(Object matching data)
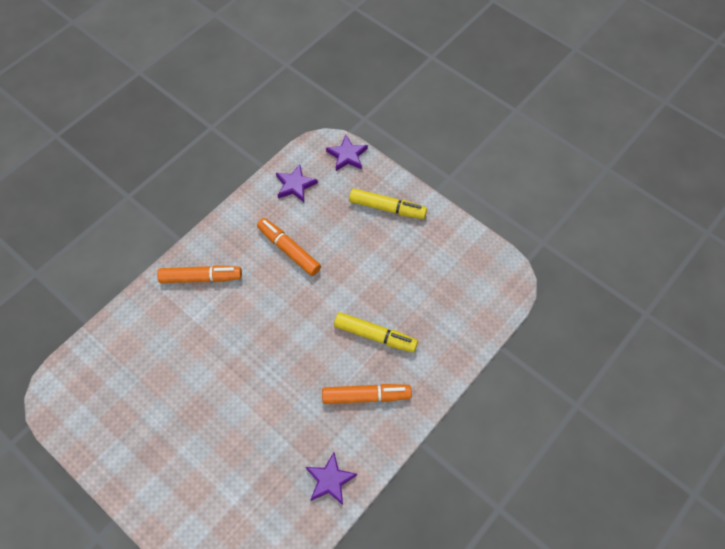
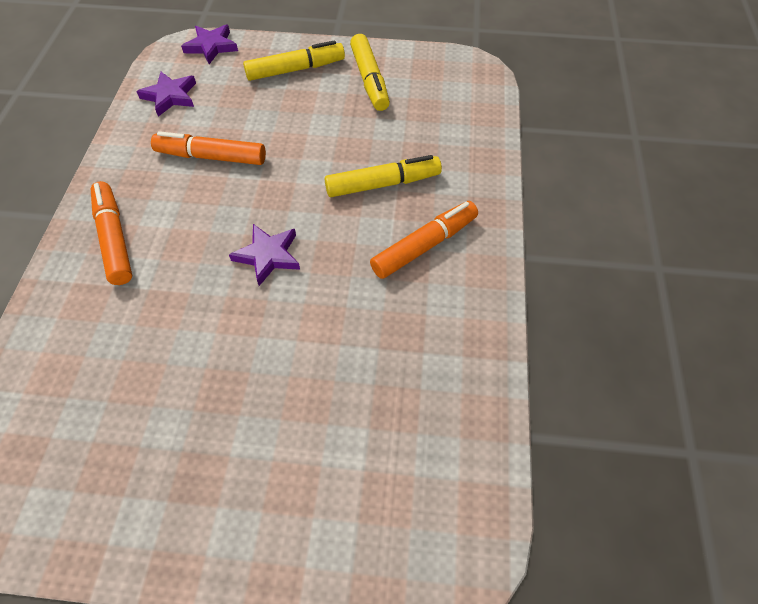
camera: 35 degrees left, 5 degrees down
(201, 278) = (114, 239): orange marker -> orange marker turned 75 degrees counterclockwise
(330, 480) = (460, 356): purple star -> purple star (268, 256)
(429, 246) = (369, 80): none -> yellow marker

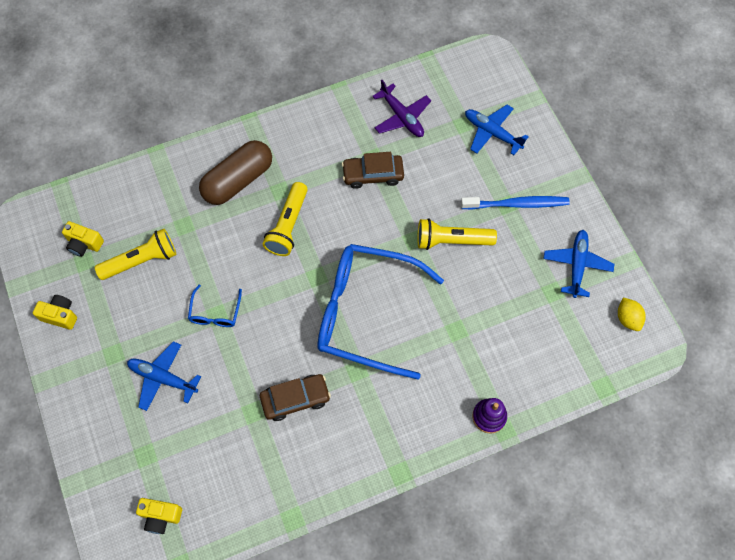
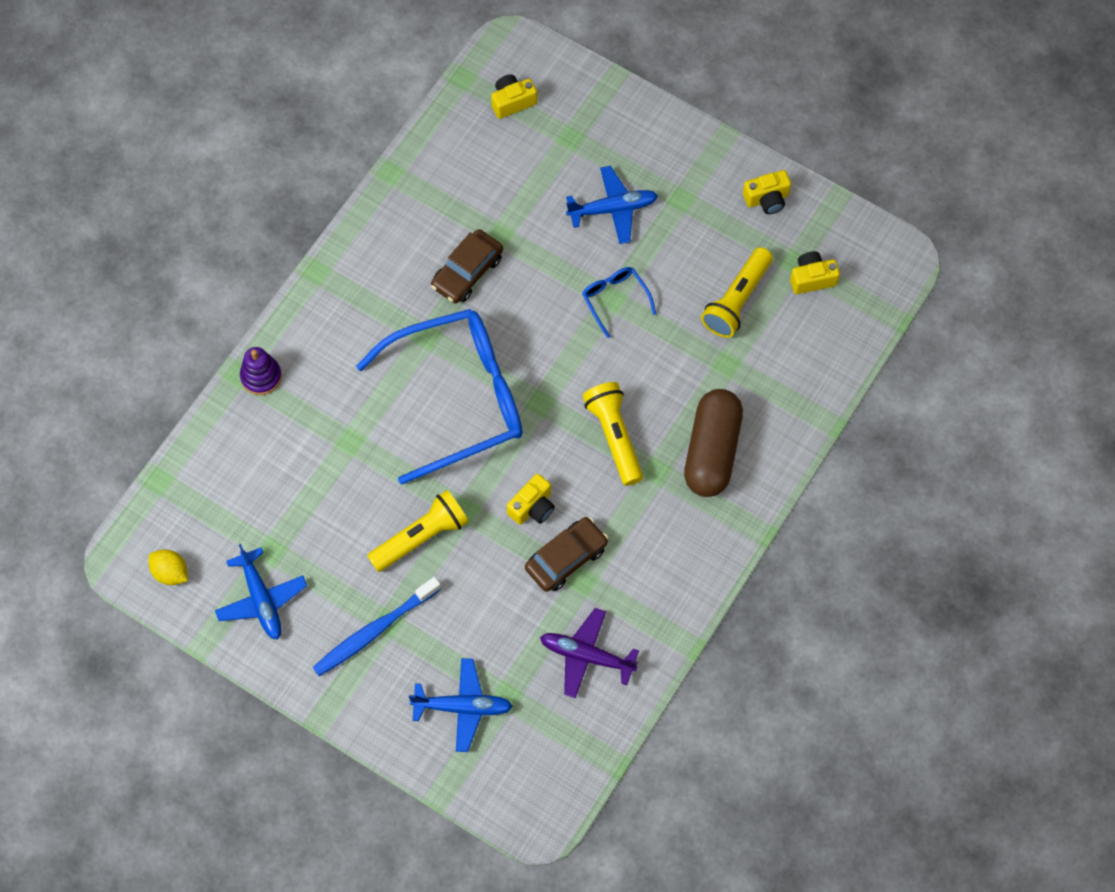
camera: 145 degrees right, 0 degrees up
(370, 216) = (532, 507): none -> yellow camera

▶ [Task prompt] All lines from the one holding "(429, 246) = (369, 80): none -> yellow marker" through the last line of the records need to be copied exactly, both ends included, and the pictures left behind.

▶ [Exercise solution]
(429, 246) = (369, 80): none -> yellow marker

camera: 145 degrees right, 0 degrees up
(370, 216) = (532, 507): none -> yellow camera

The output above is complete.